Given data Start Marker

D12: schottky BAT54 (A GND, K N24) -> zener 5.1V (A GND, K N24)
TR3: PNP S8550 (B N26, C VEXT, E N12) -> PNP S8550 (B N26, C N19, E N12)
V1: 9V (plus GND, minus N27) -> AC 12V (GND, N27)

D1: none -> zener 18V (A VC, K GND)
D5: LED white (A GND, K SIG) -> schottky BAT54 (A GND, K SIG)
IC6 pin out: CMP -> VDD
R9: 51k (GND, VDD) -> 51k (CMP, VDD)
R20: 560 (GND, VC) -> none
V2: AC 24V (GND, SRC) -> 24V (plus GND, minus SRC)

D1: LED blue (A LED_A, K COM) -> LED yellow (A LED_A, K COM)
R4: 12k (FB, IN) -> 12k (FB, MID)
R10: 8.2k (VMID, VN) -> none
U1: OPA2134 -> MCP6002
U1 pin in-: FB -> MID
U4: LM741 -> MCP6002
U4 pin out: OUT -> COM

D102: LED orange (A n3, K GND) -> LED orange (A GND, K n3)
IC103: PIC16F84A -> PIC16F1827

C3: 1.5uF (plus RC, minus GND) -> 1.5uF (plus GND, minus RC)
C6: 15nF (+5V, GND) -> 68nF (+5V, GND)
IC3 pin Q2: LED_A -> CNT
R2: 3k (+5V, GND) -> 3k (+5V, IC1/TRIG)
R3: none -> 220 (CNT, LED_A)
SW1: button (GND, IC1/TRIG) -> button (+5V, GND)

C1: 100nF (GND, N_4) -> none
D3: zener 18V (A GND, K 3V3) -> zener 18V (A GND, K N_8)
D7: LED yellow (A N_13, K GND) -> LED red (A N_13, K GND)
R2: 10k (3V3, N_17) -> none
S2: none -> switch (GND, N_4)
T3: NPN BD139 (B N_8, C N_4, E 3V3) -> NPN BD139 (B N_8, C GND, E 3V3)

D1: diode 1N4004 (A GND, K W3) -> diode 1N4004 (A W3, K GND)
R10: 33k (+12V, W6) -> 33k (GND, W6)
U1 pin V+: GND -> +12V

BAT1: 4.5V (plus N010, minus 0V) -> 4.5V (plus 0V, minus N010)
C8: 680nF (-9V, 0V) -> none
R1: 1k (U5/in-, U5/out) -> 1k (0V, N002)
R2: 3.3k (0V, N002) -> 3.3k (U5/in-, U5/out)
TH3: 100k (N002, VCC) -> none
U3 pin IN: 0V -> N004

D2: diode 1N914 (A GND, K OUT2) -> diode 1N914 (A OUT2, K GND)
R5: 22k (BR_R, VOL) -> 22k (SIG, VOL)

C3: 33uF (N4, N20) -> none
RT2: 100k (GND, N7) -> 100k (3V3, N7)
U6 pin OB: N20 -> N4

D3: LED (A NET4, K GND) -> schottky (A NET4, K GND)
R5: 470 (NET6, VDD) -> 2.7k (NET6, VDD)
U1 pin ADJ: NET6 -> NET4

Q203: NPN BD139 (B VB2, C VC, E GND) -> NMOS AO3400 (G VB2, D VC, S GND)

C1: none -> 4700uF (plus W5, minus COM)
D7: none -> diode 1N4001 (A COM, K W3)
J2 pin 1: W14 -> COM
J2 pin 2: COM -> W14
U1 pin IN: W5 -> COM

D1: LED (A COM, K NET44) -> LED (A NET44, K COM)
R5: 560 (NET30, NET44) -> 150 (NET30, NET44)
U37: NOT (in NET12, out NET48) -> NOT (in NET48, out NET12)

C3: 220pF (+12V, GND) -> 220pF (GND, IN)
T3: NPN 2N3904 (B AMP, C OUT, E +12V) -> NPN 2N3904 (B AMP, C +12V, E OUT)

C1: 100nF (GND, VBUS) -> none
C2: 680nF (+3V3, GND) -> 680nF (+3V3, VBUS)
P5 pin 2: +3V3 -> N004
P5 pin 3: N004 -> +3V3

Given data End Marker

**What you have to do**
None of the records may be omitted; each is to be printed exactly.

**Exercise solution**
D12: schottky BAT54 (A GND, K N24) -> zener 5.1V (A GND, K N24)
TR3: PNP S8550 (B N26, C VEXT, E N12) -> PNP S8550 (B N26, C N19, E N12)
V1: 9V (plus GND, minus N27) -> AC 12V (GND, N27)

D1: none -> zener 18V (A VC, K GND)
D5: LED white (A GND, K SIG) -> schottky BAT54 (A GND, K SIG)
IC6 pin out: CMP -> VDD
R9: 51k (GND, VDD) -> 51k (CMP, VDD)
R20: 560 (GND, VC) -> none
V2: AC 24V (GND, SRC) -> 24V (plus GND, minus SRC)

D1: LED blue (A LED_A, K COM) -> LED yellow (A LED_A, K COM)
R4: 12k (FB, IN) -> 12k (FB, MID)
R10: 8.2k (VMID, VN) -> none
U1: OPA2134 -> MCP6002
U1 pin in-: FB -> MID
U4: LM741 -> MCP6002
U4 pin out: OUT -> COM

D102: LED orange (A n3, K GND) -> LED orange (A GND, K n3)
IC103: PIC16F84A -> PIC16F1827

C3: 1.5uF (plus RC, minus GND) -> 1.5uF (plus GND, minus RC)
C6: 15nF (+5V, GND) -> 68nF (+5V, GND)
IC3 pin Q2: LED_A -> CNT
R2: 3k (+5V, GND) -> 3k (+5V, IC1/TRIG)
R3: none -> 220 (CNT, LED_A)
SW1: button (GND, IC1/TRIG) -> button (+5V, GND)

C1: 100nF (GND, N_4) -> none
D3: zener 18V (A GND, K 3V3) -> zener 18V (A GND, K N_8)
D7: LED yellow (A N_13, K GND) -> LED red (A N_13, K GND)
R2: 10k (3V3, N_17) -> none
S2: none -> switch (GND, N_4)
T3: NPN BD139 (B N_8, C N_4, E 3V3) -> NPN BD139 (B N_8, C GND, E 3V3)

D1: diode 1N4004 (A GND, K W3) -> diode 1N4004 (A W3, K GND)
R10: 33k (+12V, W6) -> 33k (GND, W6)
U1 pin V+: GND -> +12V

BAT1: 4.5V (plus N010, minus 0V) -> 4.5V (plus 0V, minus N010)
C8: 680nF (-9V, 0V) -> none
R1: 1k (U5/in-, U5/out) -> 1k (0V, N002)
R2: 3.3k (0V, N002) -> 3.3k (U5/in-, U5/out)
TH3: 100k (N002, VCC) -> none
U3 pin IN: 0V -> N004

D2: diode 1N914 (A GND, K OUT2) -> diode 1N914 (A OUT2, K GND)
R5: 22k (BR_R, VOL) -> 22k (SIG, VOL)

C3: 33uF (N4, N20) -> none
RT2: 100k (GND, N7) -> 100k (3V3, N7)
U6 pin OB: N20 -> N4

D3: LED (A NET4, K GND) -> schottky (A NET4, K GND)
R5: 470 (NET6, VDD) -> 2.7k (NET6, VDD)
U1 pin ADJ: NET6 -> NET4

Q203: NPN BD139 (B VB2, C VC, E GND) -> NMOS AO3400 (G VB2, D VC, S GND)

C1: none -> 4700uF (plus W5, minus COM)
D7: none -> diode 1N4001 (A COM, K W3)
J2 pin 1: W14 -> COM
J2 pin 2: COM -> W14
U1 pin IN: W5 -> COM

D1: LED (A COM, K NET44) -> LED (A NET44, K COM)
R5: 560 (NET30, NET44) -> 150 (NET30, NET44)
U37: NOT (in NET12, out NET48) -> NOT (in NET48, out NET12)

C3: 220pF (+12V, GND) -> 220pF (GND, IN)
T3: NPN 2N3904 (B AMP, C OUT, E +12V) -> NPN 2N3904 (B AMP, C +12V, E OUT)

C1: 100nF (GND, VBUS) -> none
C2: 680nF (+3V3, GND) -> 680nF (+3V3, VBUS)
P5 pin 2: +3V3 -> N004
P5 pin 3: N004 -> +3V3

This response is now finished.